The records

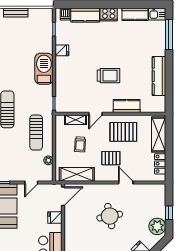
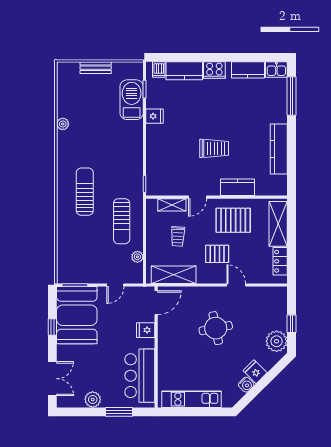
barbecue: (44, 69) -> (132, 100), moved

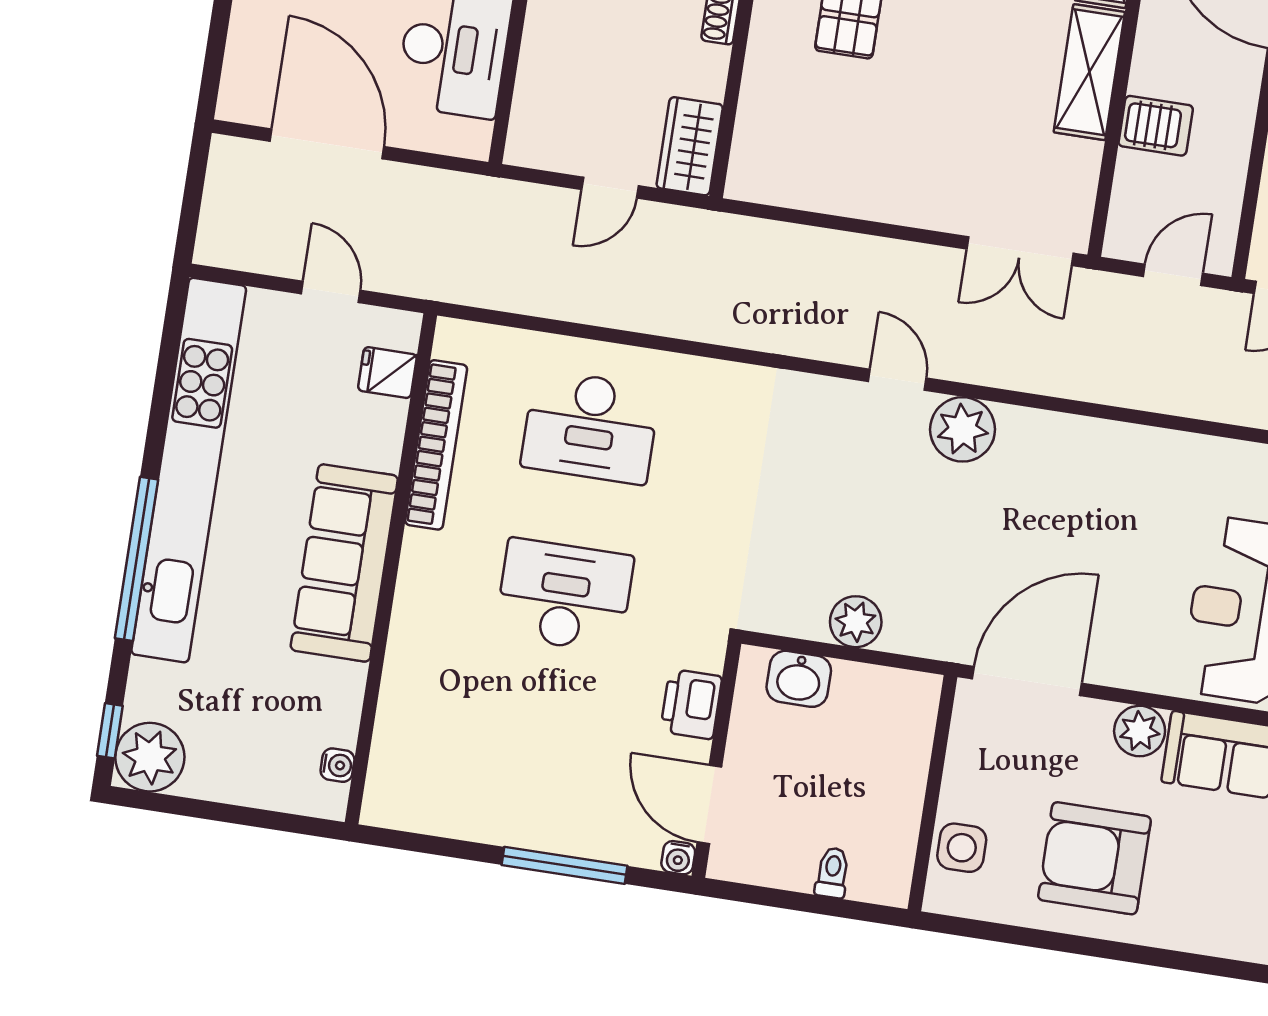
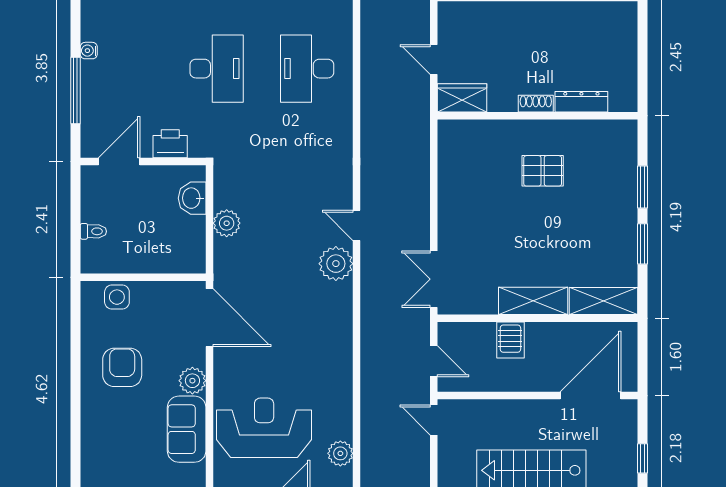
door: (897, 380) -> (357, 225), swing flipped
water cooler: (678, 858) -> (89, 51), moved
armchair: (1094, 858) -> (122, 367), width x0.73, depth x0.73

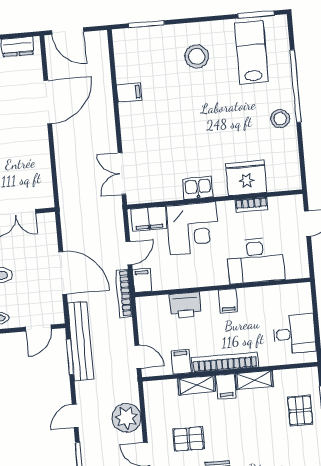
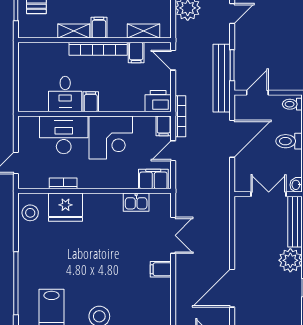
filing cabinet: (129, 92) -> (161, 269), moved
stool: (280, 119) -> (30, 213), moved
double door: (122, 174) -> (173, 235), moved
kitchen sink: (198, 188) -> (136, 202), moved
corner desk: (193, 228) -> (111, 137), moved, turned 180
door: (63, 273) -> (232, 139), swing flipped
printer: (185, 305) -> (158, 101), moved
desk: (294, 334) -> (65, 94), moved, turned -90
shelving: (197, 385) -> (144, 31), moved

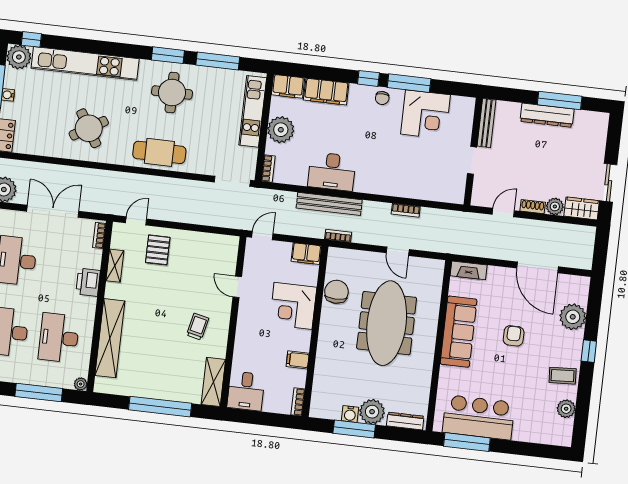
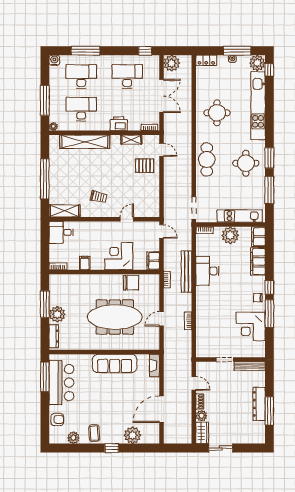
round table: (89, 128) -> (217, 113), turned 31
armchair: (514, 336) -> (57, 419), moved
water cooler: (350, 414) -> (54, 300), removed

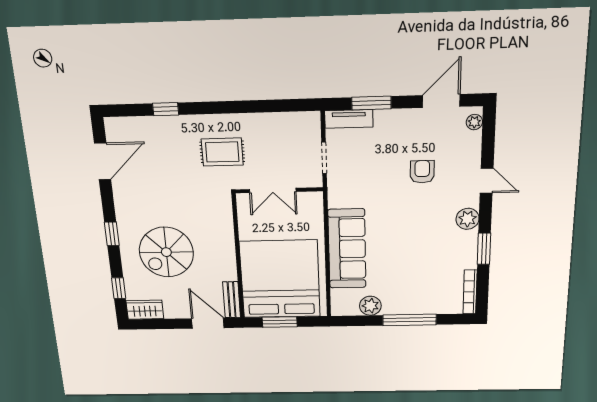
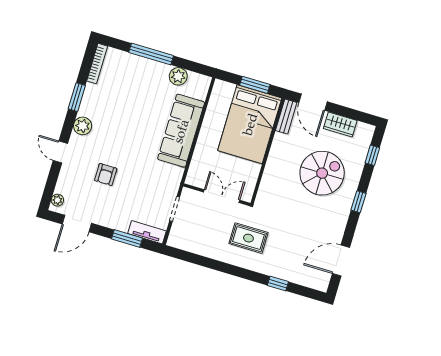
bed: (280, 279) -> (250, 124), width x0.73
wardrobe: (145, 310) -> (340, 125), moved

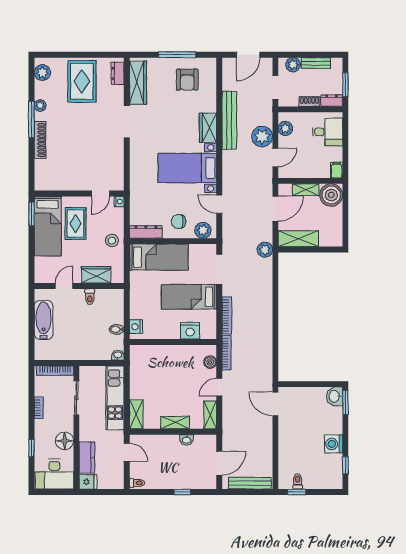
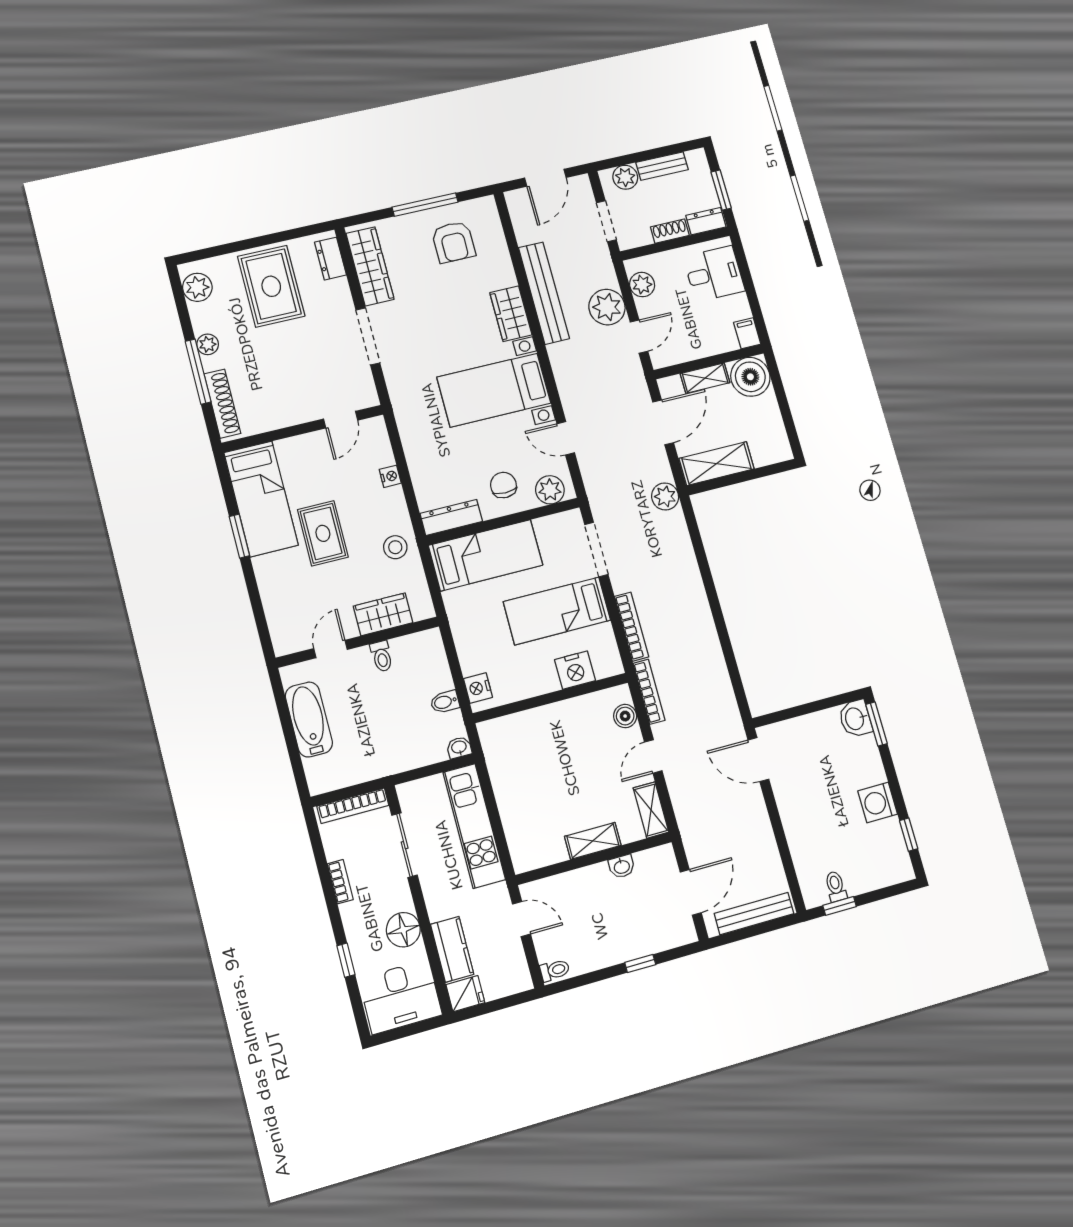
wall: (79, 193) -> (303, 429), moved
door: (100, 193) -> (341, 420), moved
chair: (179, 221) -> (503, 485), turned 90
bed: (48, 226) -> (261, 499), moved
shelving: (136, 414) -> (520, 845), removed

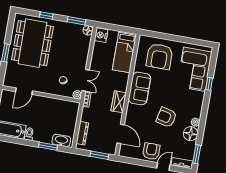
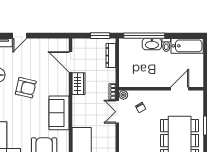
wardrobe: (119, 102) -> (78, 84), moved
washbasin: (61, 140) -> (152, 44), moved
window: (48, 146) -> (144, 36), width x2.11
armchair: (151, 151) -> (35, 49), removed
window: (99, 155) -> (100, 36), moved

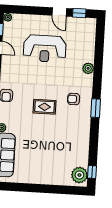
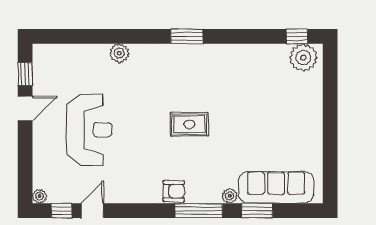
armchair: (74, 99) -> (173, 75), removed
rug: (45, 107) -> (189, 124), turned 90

Activity
Line by line, print the records above exactly, skipping each picture.

Exercise answer
barbecue: (44, 69) -> (132, 100), moved

door: (897, 380) -> (357, 225), swing flipped
water cooler: (678, 858) -> (89, 51), moved
armchair: (1094, 858) -> (122, 367), width x0.73, depth x0.73

filing cabinet: (129, 92) -> (161, 269), moved
stool: (280, 119) -> (30, 213), moved
double door: (122, 174) -> (173, 235), moved
kitchen sink: (198, 188) -> (136, 202), moved
corner desk: (193, 228) -> (111, 137), moved, turned 180
door: (63, 273) -> (232, 139), swing flipped
printer: (185, 305) -> (158, 101), moved
desk: (294, 334) -> (65, 94), moved, turned -90
shelving: (197, 385) -> (144, 31), moved

round table: (89, 128) -> (217, 113), turned 31
armchair: (514, 336) -> (57, 419), moved
water cooler: (350, 414) -> (54, 300), removed

bed: (280, 279) -> (250, 124), width x0.73
wardrobe: (145, 310) -> (340, 125), moved

wall: (79, 193) -> (303, 429), moved
door: (100, 193) -> (341, 420), moved
chair: (179, 221) -> (503, 485), turned 90
bed: (48, 226) -> (261, 499), moved
shelving: (136, 414) -> (520, 845), removed

wardrobe: (119, 102) -> (78, 84), moved
washbasin: (61, 140) -> (152, 44), moved
window: (48, 146) -> (144, 36), width x2.11
armchair: (151, 151) -> (35, 49), removed
window: (99, 155) -> (100, 36), moved

armchair: (74, 99) -> (173, 75), removed
rug: (45, 107) -> (189, 124), turned 90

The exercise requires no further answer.